• _Task details_
Once you find the line containing "R4: 160 (CLK, LED_A) -> 120 (CLK, LED_A)", output it and every line after it to the end of the records, exactly.

[Extracted data Boundary: Start]

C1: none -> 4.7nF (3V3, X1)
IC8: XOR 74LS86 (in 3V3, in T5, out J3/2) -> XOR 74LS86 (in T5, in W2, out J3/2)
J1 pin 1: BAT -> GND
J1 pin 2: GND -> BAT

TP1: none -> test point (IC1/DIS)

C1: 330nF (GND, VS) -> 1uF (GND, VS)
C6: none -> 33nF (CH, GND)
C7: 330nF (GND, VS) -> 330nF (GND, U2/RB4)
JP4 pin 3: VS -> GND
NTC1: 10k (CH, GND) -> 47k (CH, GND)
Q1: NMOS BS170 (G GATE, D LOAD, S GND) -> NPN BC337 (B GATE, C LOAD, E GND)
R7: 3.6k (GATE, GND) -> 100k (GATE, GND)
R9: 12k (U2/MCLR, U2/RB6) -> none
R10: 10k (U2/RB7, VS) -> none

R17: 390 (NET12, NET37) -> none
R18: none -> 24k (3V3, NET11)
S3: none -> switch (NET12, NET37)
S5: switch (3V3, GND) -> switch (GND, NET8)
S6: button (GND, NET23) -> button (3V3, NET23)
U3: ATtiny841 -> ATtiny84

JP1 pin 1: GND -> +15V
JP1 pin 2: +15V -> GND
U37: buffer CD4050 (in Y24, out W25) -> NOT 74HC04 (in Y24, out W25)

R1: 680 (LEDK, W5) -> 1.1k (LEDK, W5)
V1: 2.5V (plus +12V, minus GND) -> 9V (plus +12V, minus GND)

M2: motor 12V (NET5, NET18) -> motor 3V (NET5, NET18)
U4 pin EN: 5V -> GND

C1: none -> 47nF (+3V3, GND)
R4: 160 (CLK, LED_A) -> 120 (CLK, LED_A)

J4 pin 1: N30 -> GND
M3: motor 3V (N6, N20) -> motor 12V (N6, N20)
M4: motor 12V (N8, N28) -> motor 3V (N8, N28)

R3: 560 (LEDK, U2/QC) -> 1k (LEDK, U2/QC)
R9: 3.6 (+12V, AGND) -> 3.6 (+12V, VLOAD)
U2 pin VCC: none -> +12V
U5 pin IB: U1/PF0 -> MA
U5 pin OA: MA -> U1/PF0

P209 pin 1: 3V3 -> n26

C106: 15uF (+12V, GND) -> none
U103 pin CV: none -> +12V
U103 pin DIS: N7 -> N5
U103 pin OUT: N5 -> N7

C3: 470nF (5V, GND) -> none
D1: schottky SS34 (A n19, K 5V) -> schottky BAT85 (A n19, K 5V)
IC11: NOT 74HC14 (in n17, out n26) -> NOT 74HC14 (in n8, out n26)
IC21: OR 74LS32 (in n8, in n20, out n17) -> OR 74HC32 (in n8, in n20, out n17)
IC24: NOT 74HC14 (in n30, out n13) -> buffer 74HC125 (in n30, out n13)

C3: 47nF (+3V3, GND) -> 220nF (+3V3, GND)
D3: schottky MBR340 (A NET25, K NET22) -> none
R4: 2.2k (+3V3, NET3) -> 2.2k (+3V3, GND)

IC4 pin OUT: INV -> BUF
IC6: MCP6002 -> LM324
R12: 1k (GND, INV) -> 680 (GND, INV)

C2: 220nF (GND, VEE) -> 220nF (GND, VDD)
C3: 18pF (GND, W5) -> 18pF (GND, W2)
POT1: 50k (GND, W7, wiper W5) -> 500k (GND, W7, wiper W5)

[Extracted data Boundary: End]

• _Answer below_
R4: 160 (CLK, LED_A) -> 120 (CLK, LED_A)

J4 pin 1: N30 -> GND
M3: motor 3V (N6, N20) -> motor 12V (N6, N20)
M4: motor 12V (N8, N28) -> motor 3V (N8, N28)

R3: 560 (LEDK, U2/QC) -> 1k (LEDK, U2/QC)
R9: 3.6 (+12V, AGND) -> 3.6 (+12V, VLOAD)
U2 pin VCC: none -> +12V
U5 pin IB: U1/PF0 -> MA
U5 pin OA: MA -> U1/PF0

P209 pin 1: 3V3 -> n26

C106: 15uF (+12V, GND) -> none
U103 pin CV: none -> +12V
U103 pin DIS: N7 -> N5
U103 pin OUT: N5 -> N7

C3: 470nF (5V, GND) -> none
D1: schottky SS34 (A n19, K 5V) -> schottky BAT85 (A n19, K 5V)
IC11: NOT 74HC14 (in n17, out n26) -> NOT 74HC14 (in n8, out n26)
IC21: OR 74LS32 (in n8, in n20, out n17) -> OR 74HC32 (in n8, in n20, out n17)
IC24: NOT 74HC14 (in n30, out n13) -> buffer 74HC125 (in n30, out n13)

C3: 47nF (+3V3, GND) -> 220nF (+3V3, GND)
D3: schottky MBR340 (A NET25, K NET22) -> none
R4: 2.2k (+3V3, NET3) -> 2.2k (+3V3, GND)

IC4 pin OUT: INV -> BUF
IC6: MCP6002 -> LM324
R12: 1k (GND, INV) -> 680 (GND, INV)

C2: 220nF (GND, VEE) -> 220nF (GND, VDD)
C3: 18pF (GND, W5) -> 18pF (GND, W2)
POT1: 50k (GND, W7, wiper W5) -> 500k (GND, W7, wiper W5)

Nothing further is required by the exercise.